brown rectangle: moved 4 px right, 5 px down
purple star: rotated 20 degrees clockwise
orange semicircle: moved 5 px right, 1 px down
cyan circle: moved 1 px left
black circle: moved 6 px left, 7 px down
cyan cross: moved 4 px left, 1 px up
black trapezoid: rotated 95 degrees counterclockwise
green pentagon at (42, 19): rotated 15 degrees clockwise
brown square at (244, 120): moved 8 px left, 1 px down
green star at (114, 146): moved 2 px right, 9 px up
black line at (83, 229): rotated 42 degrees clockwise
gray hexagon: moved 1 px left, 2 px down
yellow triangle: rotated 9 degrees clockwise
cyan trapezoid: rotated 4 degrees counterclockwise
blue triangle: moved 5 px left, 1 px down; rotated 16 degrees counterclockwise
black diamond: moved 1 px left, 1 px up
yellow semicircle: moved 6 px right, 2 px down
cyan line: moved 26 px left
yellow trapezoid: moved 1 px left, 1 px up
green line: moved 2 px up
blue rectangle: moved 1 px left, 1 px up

▬▬▬▬▬▬▬▬▬▬

## [PROBLEM DETAILS]
Each line from the first line of the listing through the line containing "gray hexagon: moved 1 px left, 2 px down" must be set down exactly; no other line belongs in the answer.

## [TASK OUTPUT]
brown rectangle: moved 4 px right, 5 px down
purple star: rotated 20 degrees clockwise
orange semicircle: moved 5 px right, 1 px down
cyan circle: moved 1 px left
black circle: moved 6 px left, 7 px down
cyan cross: moved 4 px left, 1 px up
black trapezoid: rotated 95 degrees counterclockwise
green pentagon at (42, 19): rotated 15 degrees clockwise
brown square at (244, 120): moved 8 px left, 1 px down
green star at (114, 146): moved 2 px right, 9 px up
black line at (83, 229): rotated 42 degrees clockwise
gray hexagon: moved 1 px left, 2 px down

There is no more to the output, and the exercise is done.